**Supplied entries:**
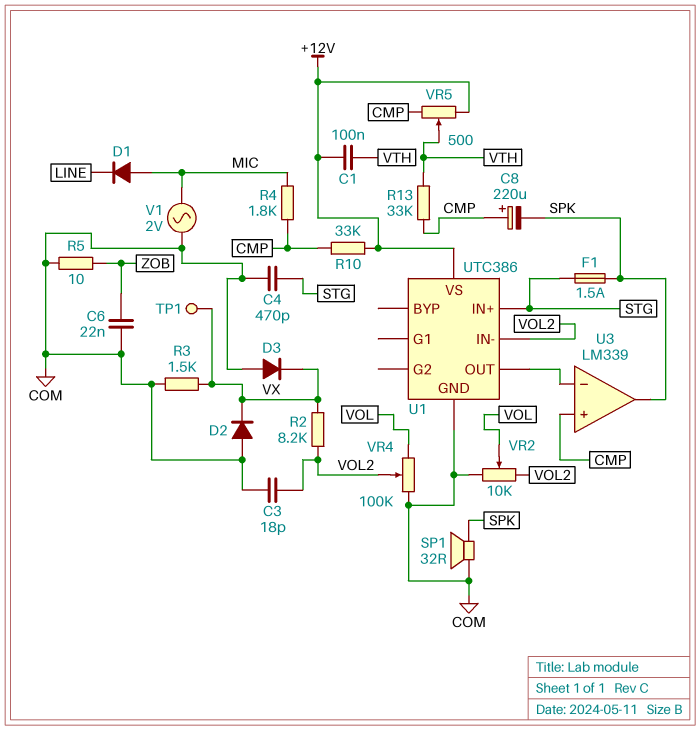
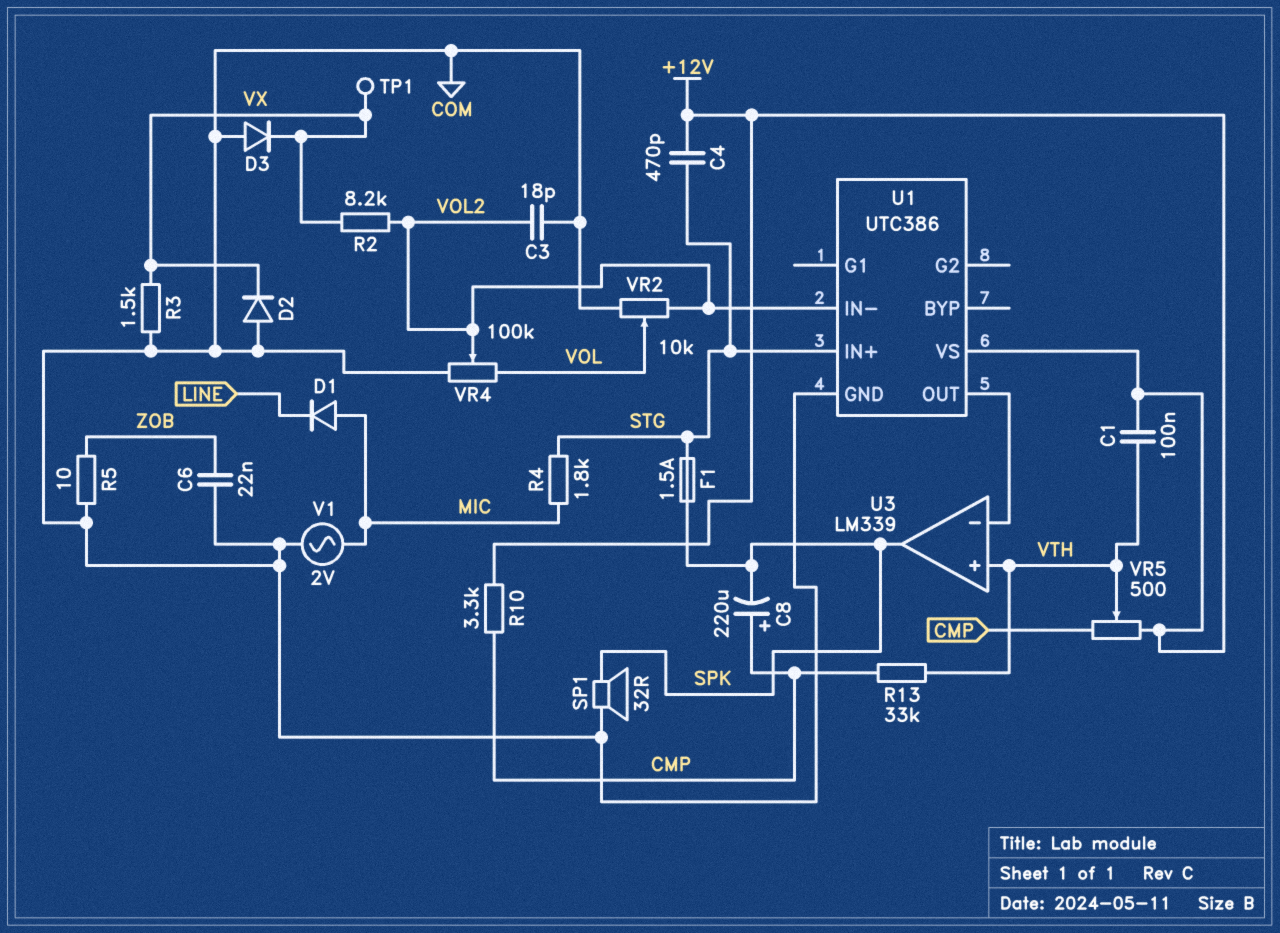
C4: 470pF (COM, STG) -> 470pF (+12V, STG)
R4: 1.8k (CMP, MIC) -> 1.8k (MIC, STG)
R10: 33k (+12V, CMP) -> 3.3k (+12V, CMP)
U3 pin in+: CMP -> VTH

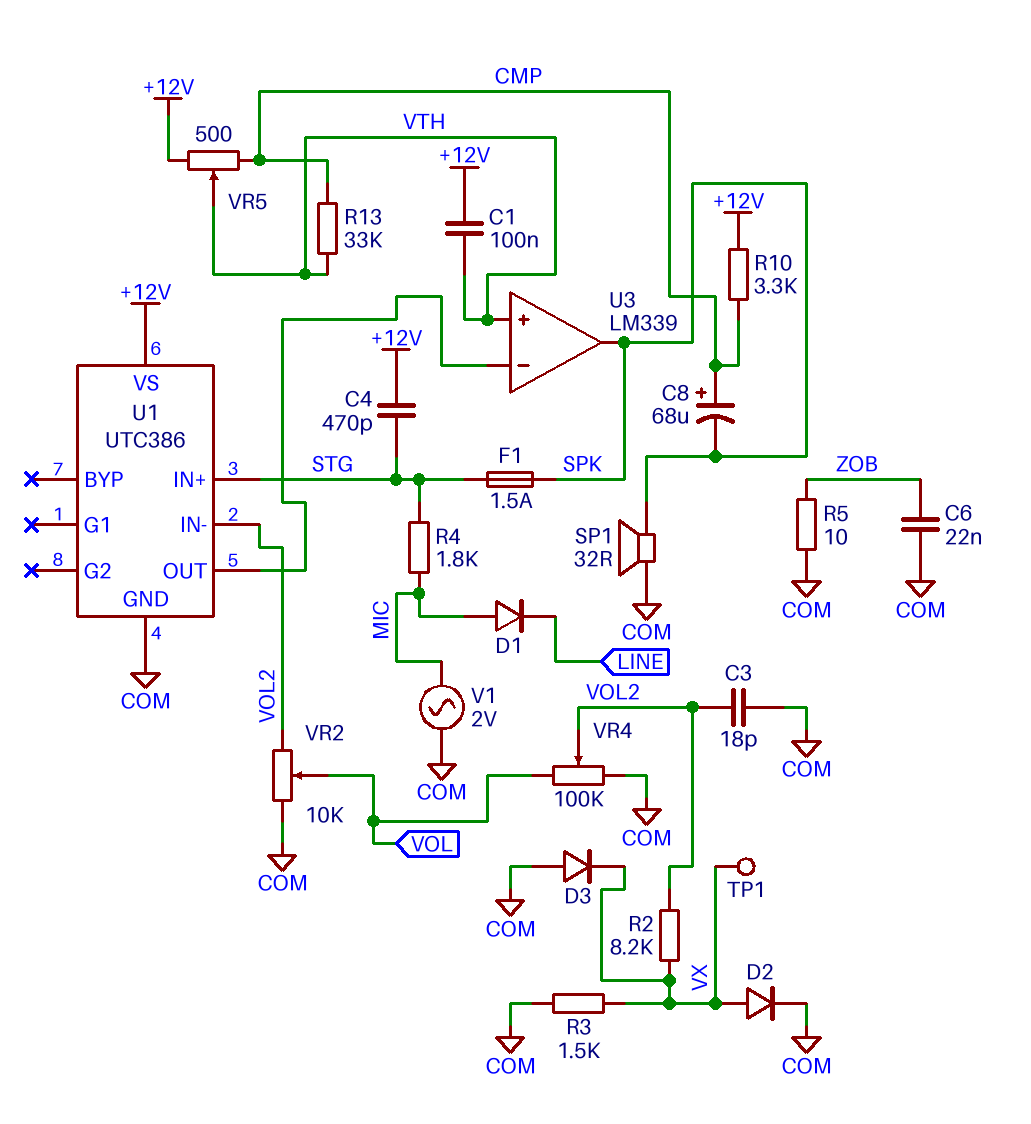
C8: 220uF (plus CMP, minus SPK) -> 68uF (plus CMP, minus SPK)
D2: diode (A COM, K VX) -> diode (A VX, K COM)

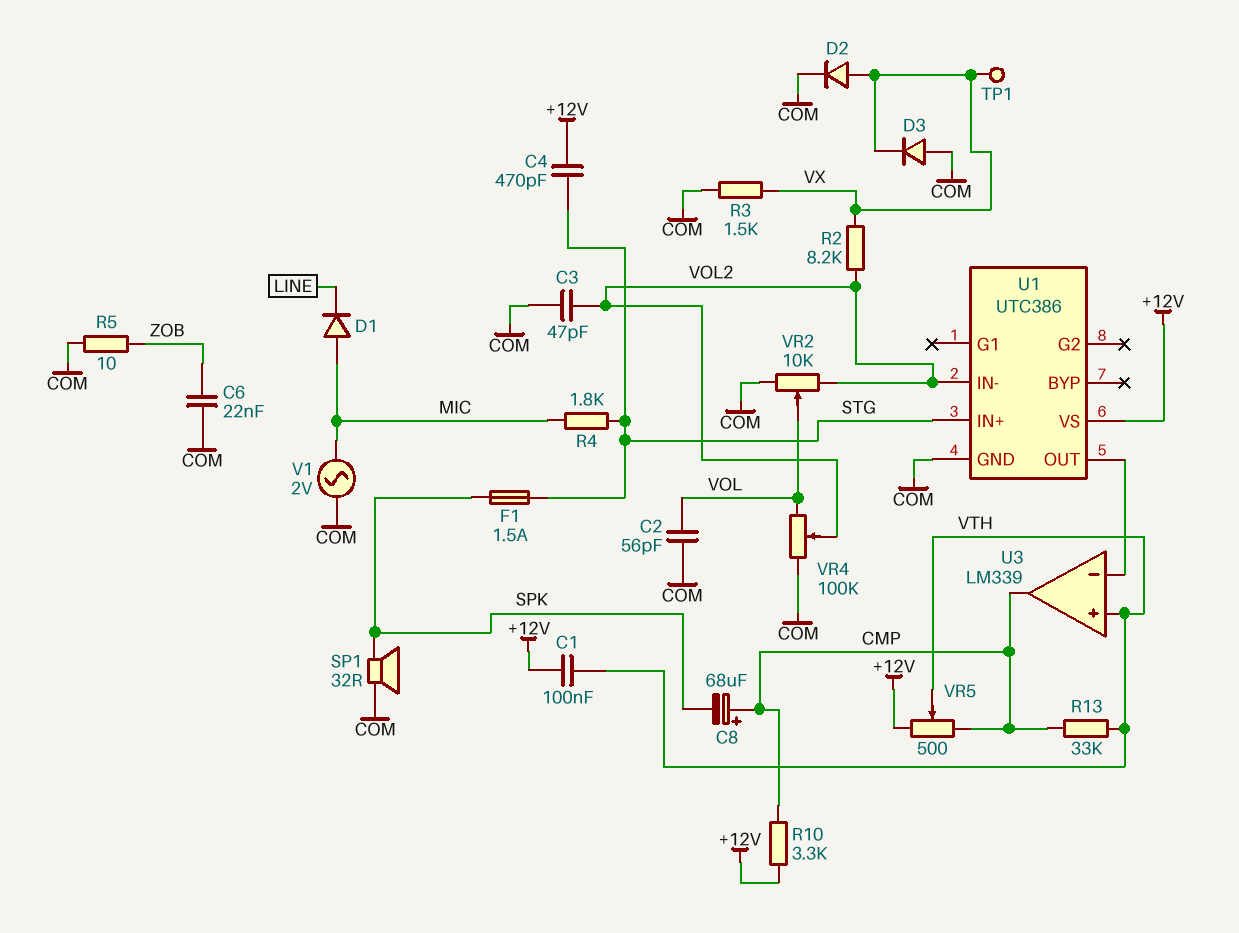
C2: none -> 56pF (COM, VOL)
C3: 18pF (COM, VOL2) -> 47pF (COM, VOL2)
U3 pin out: SPK -> CMP

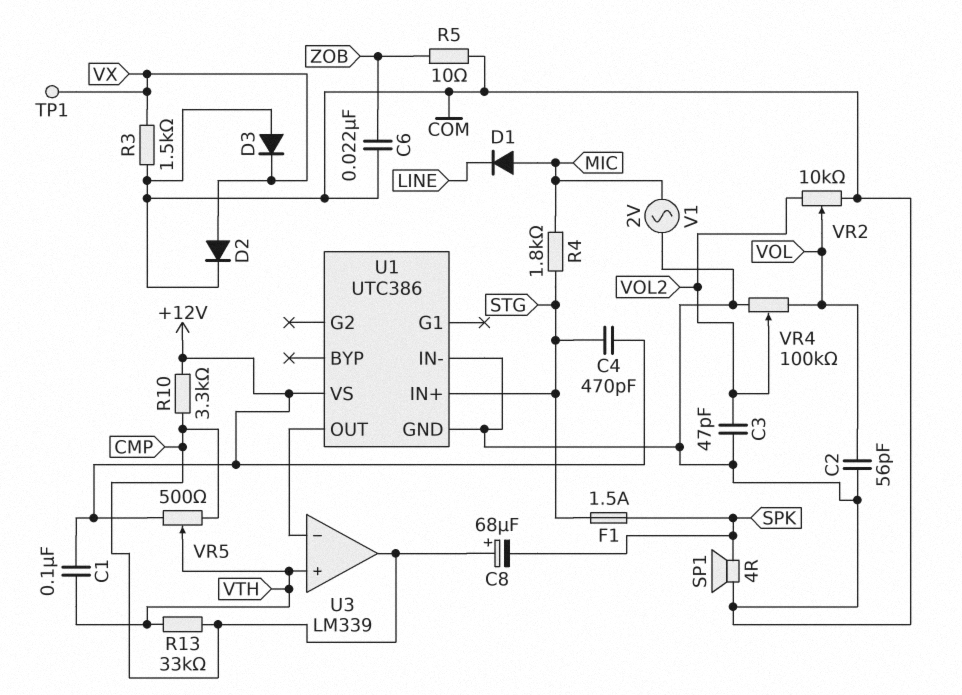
R2: 8.2k (VOL2, VX) -> none
SP1: speaker 32R (COM, SPK) -> speaker 4R (COM, SPK)
U1 pin IN-: VOL2 -> COM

**Problem to work on:** With the pictures set aside, write out the whole listing exactly.

**Completed task:**
C4: 470pF (COM, STG) -> 470pF (+12V, STG)
R4: 1.8k (CMP, MIC) -> 1.8k (MIC, STG)
R10: 33k (+12V, CMP) -> 3.3k (+12V, CMP)
U3 pin in+: CMP -> VTH

C8: 220uF (plus CMP, minus SPK) -> 68uF (plus CMP, minus SPK)
D2: diode (A COM, K VX) -> diode (A VX, K COM)

C2: none -> 56pF (COM, VOL)
C3: 18pF (COM, VOL2) -> 47pF (COM, VOL2)
U3 pin out: SPK -> CMP

R2: 8.2k (VOL2, VX) -> none
SP1: speaker 32R (COM, SPK) -> speaker 4R (COM, SPK)
U1 pin IN-: VOL2 -> COM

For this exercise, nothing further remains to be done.